---------- Records supplied ----------

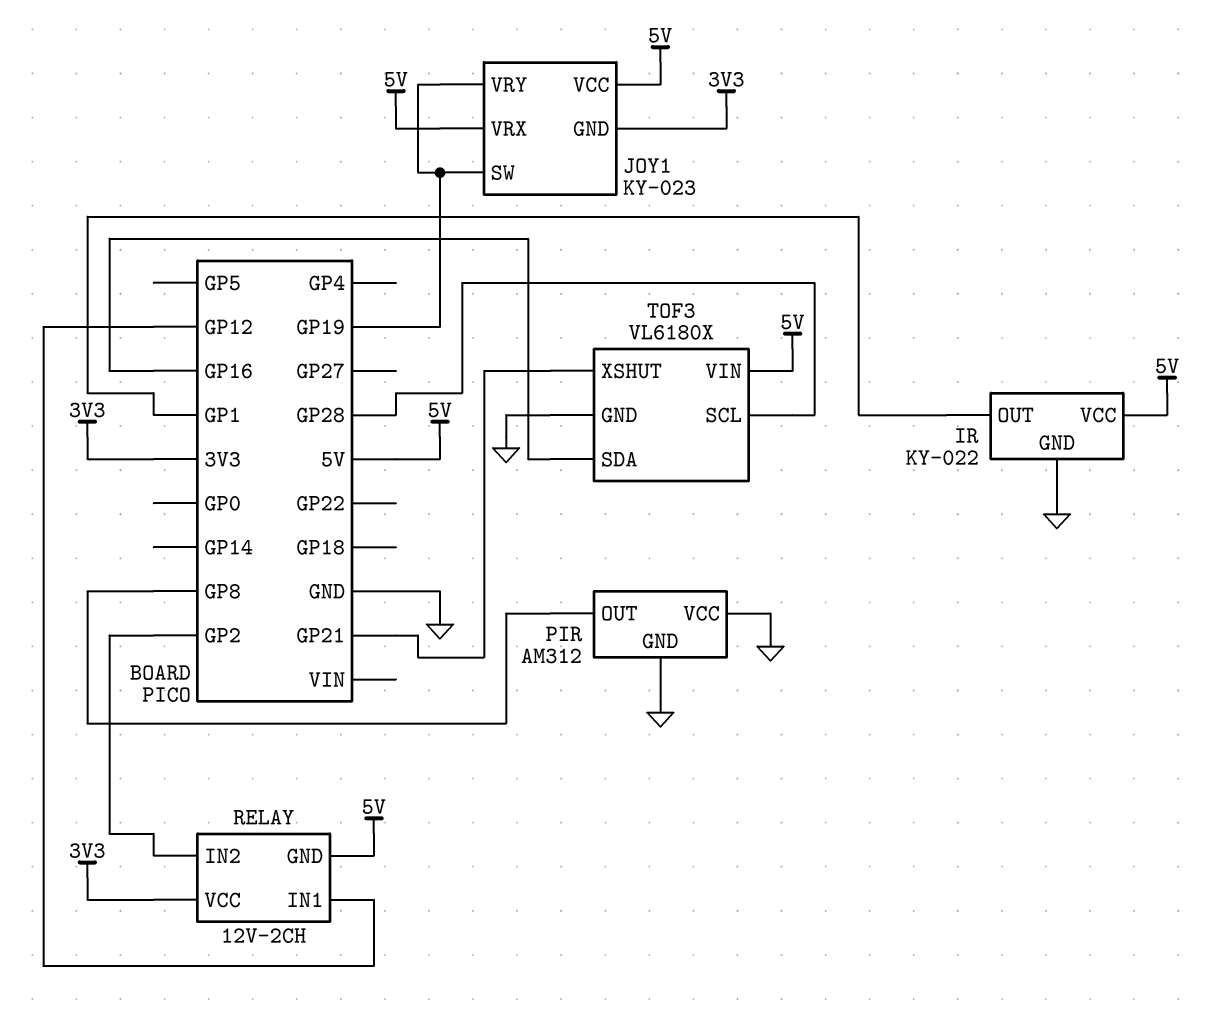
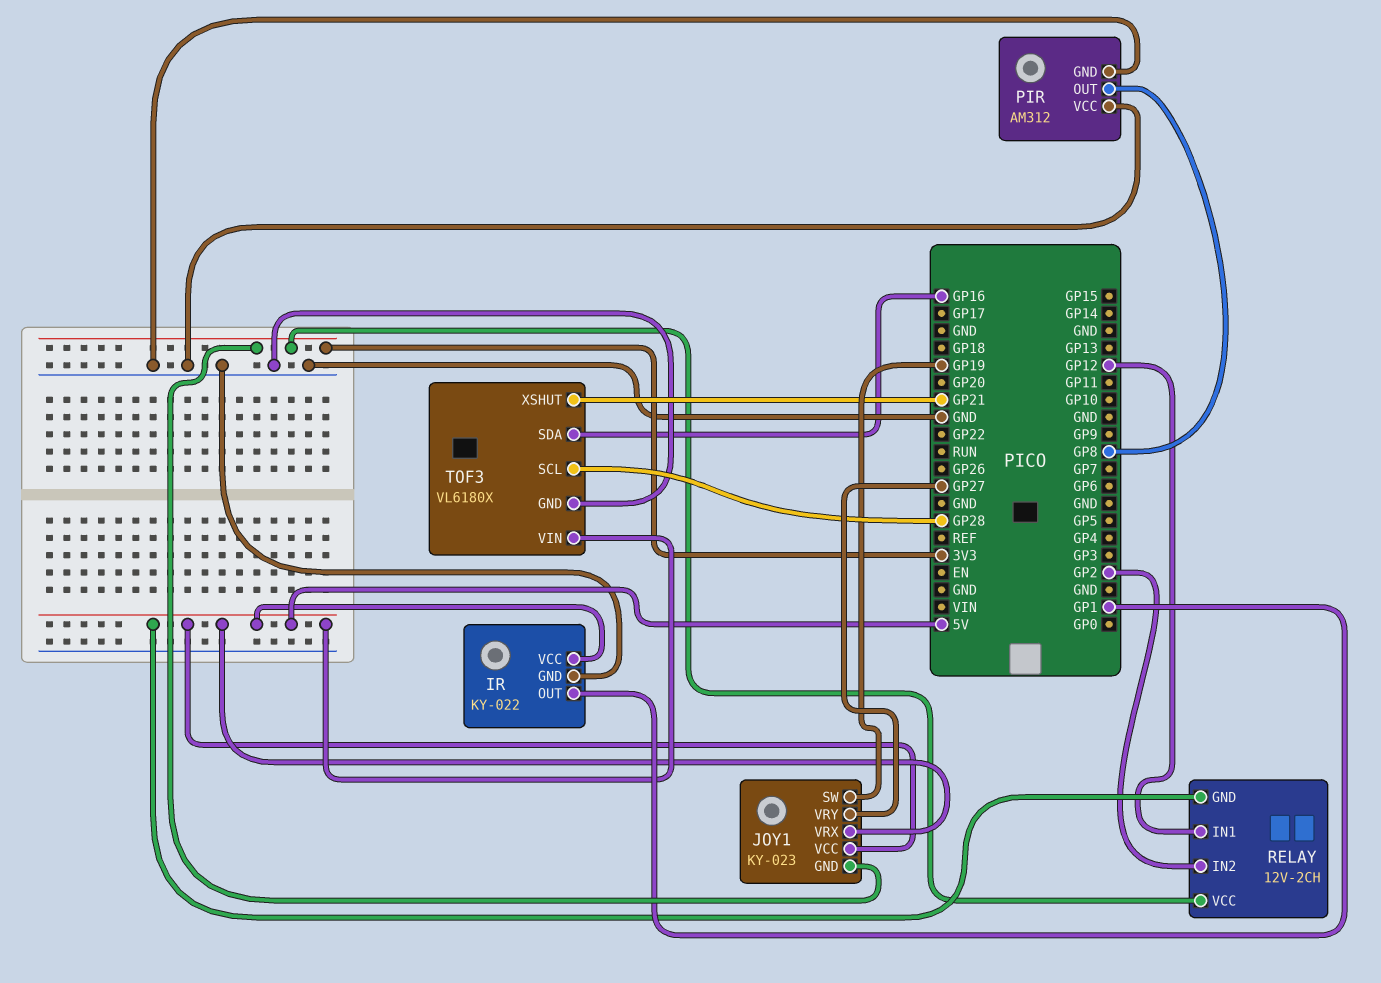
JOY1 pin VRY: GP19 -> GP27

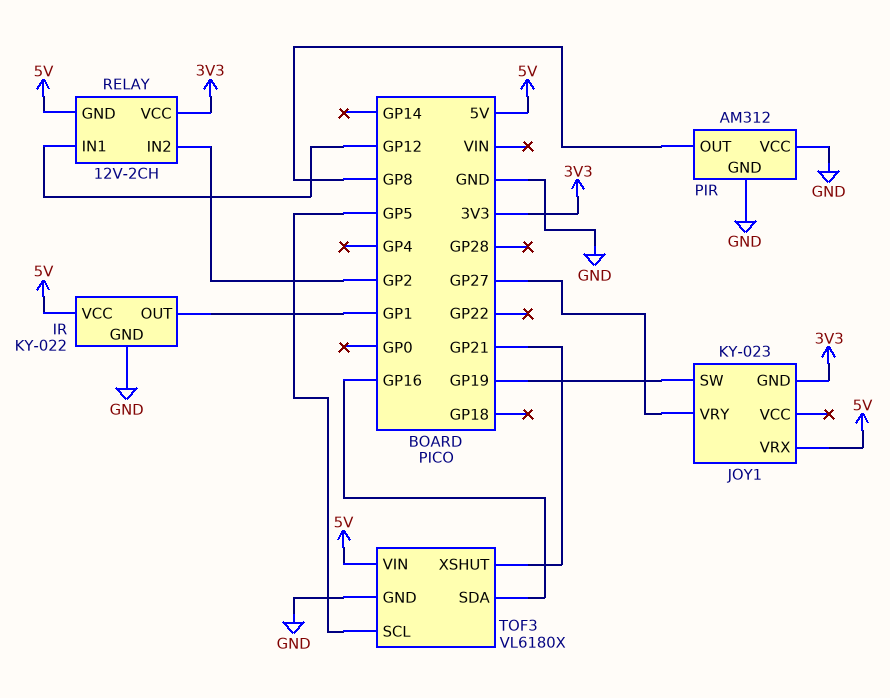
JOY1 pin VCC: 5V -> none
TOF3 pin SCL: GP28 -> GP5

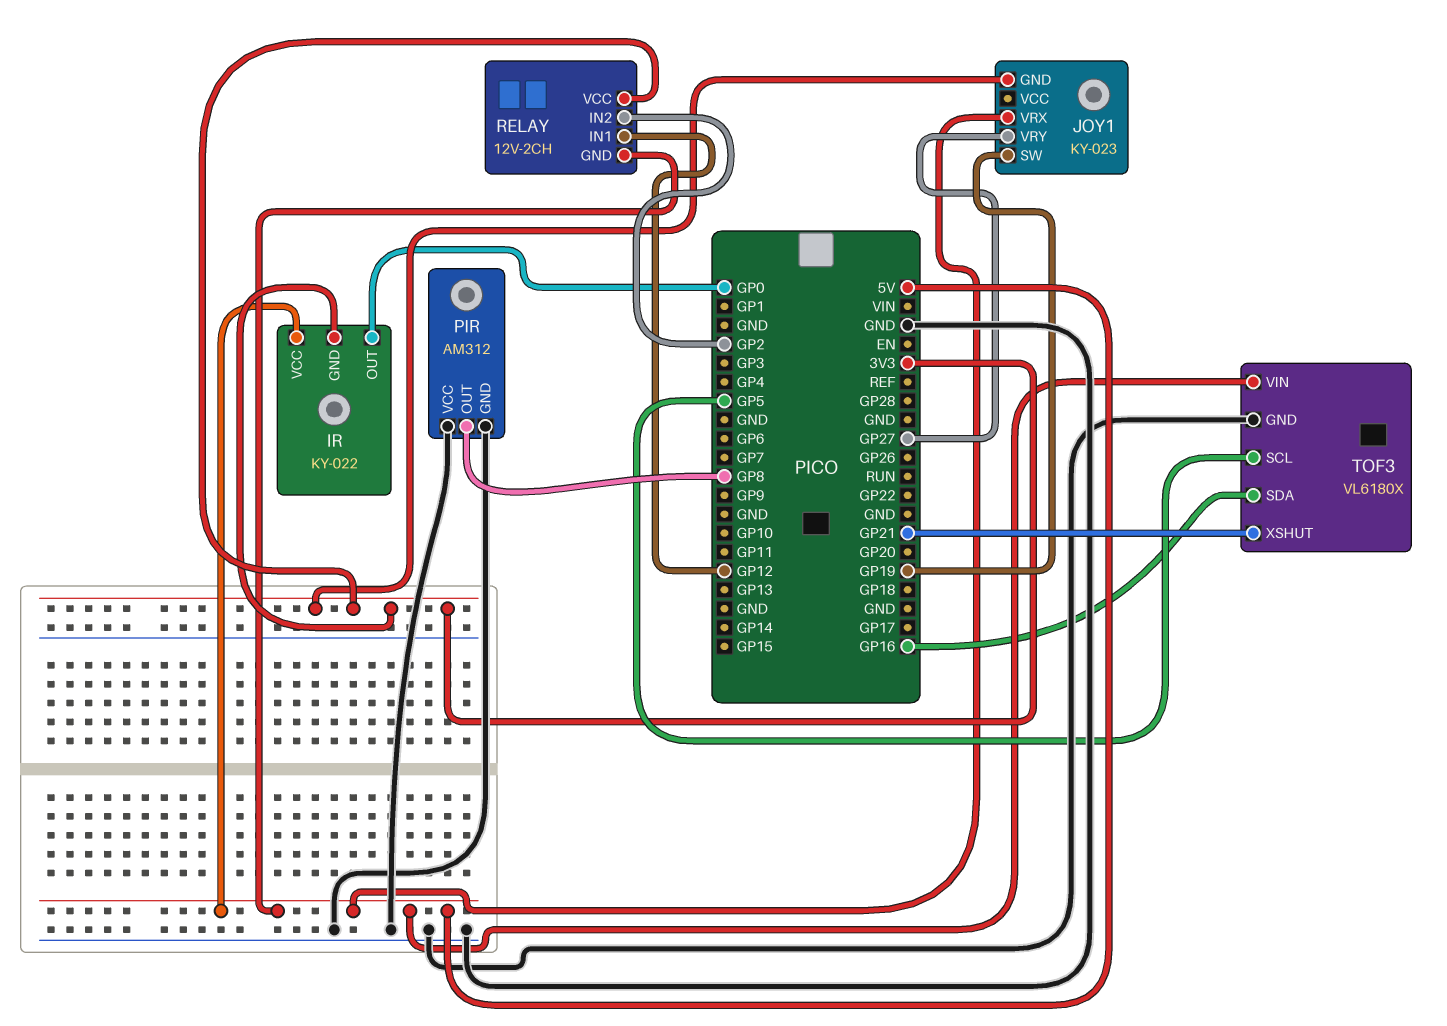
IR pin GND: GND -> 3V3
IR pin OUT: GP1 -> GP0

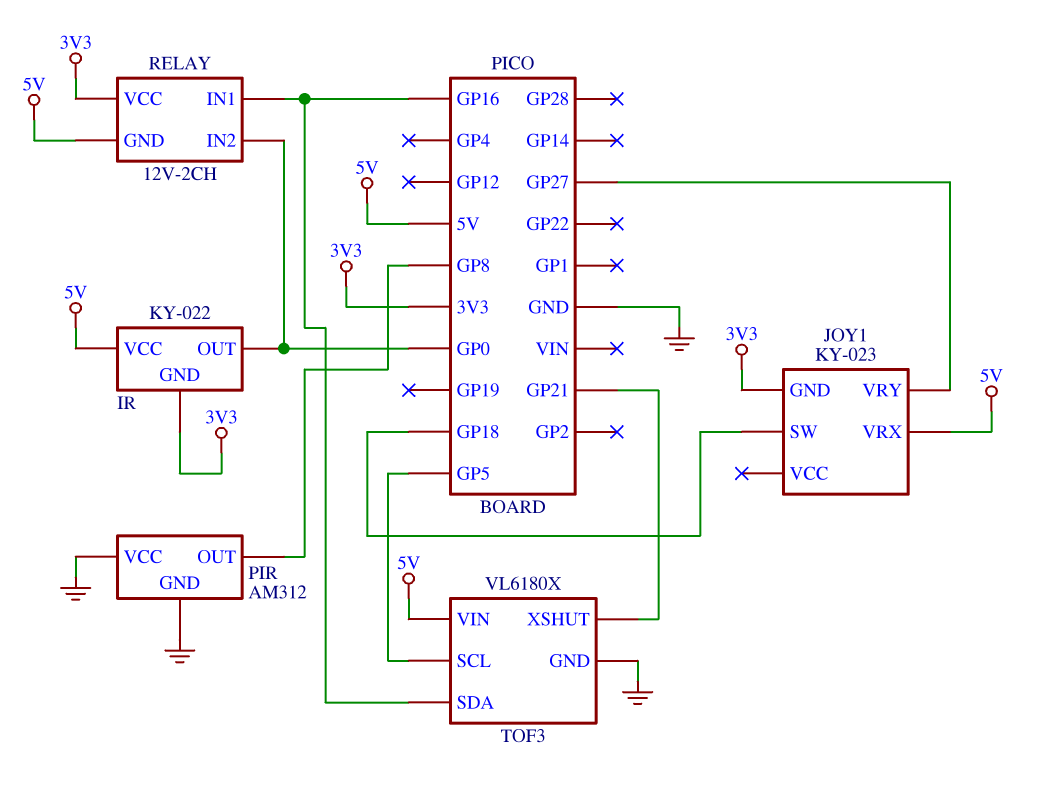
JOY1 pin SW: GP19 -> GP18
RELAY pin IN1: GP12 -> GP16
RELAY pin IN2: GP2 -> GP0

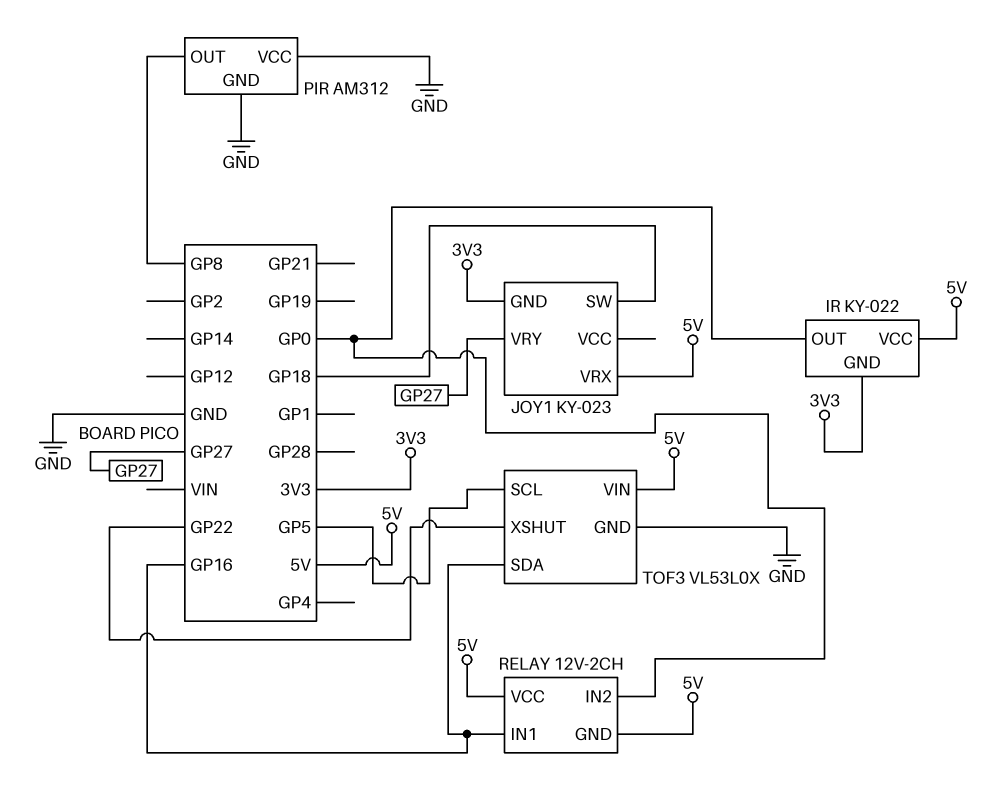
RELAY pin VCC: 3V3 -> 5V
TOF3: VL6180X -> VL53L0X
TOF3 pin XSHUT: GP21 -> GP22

----------
---------- Records supplied ----------

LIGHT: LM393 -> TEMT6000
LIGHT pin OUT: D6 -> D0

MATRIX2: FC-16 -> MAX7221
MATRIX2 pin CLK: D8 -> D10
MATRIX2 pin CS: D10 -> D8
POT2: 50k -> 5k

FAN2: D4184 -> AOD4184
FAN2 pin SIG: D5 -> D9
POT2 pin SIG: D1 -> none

----------

Assignment: Work from the entries above. Set down exactly and only the lines from the line with "RELAY pin IN2: GP2 -> GP0" to the line with "TOF3 pin XSHUT: GP21 -> GP22", both included, and leave the pictures out.

Expected answer:
RELAY pin IN2: GP2 -> GP0

RELAY pin VCC: 3V3 -> 5V
TOF3: VL6180X -> VL53L0X
TOF3 pin XSHUT: GP21 -> GP22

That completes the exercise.